Segment Start: Entries supplied
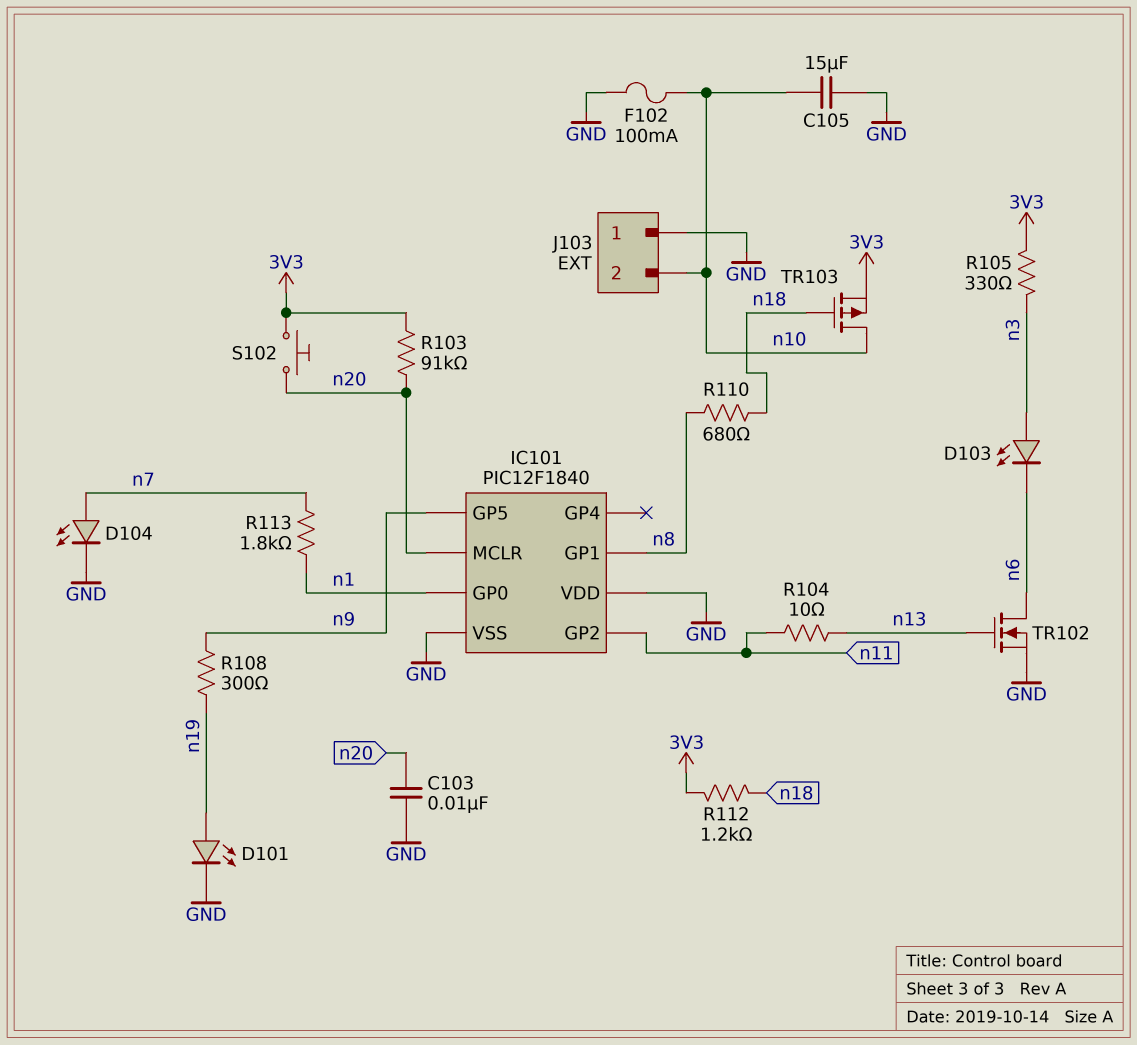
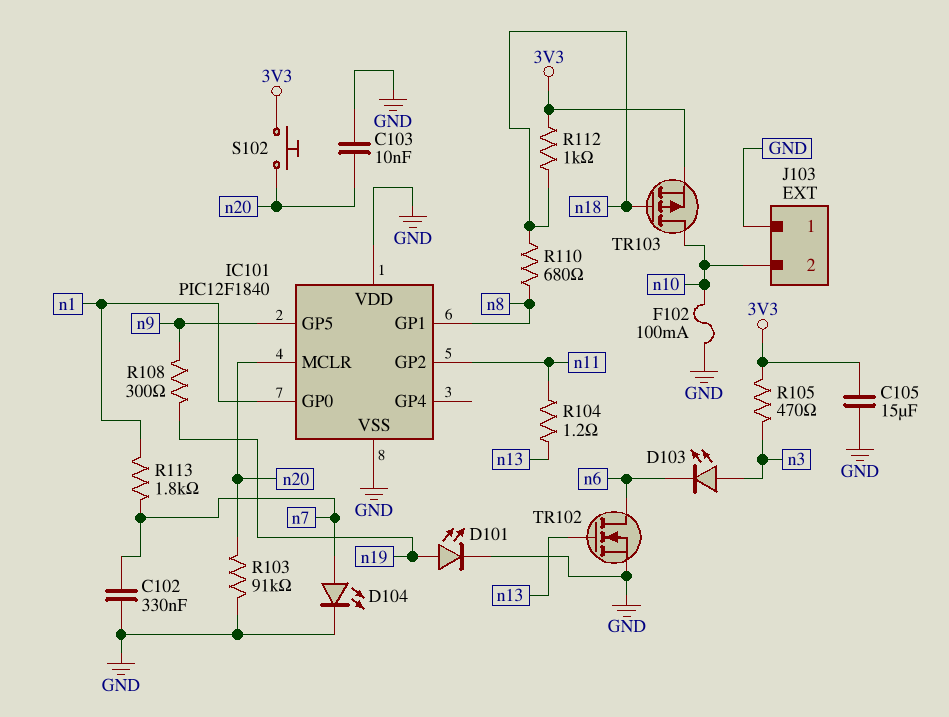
C102: none -> 330nF (GND, n7)
C105: 15uF (GND, n10) -> 15uF (3V3, GND)
R103: 91k (3V3, n20) -> 91k (GND, n20)
R104: 10 (n11, n13) -> 1.2 (n11, n13)
R105: 330 (3V3, n3) -> 470 (3V3, n3)
R112: 1.2k (3V3, n18) -> 1k (3V3, n18)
Segment End: Entries supplied
• **Try it**: Your answer must be the records above, copied exactly, with no pictures.

• **Exercise output**:
C102: none -> 330nF (GND, n7)
C105: 15uF (GND, n10) -> 15uF (3V3, GND)
R103: 91k (3V3, n20) -> 91k (GND, n20)
R104: 10 (n11, n13) -> 1.2 (n11, n13)
R105: 330 (3V3, n3) -> 470 (3V3, n3)
R112: 1.2k (3V3, n18) -> 1k (3V3, n18)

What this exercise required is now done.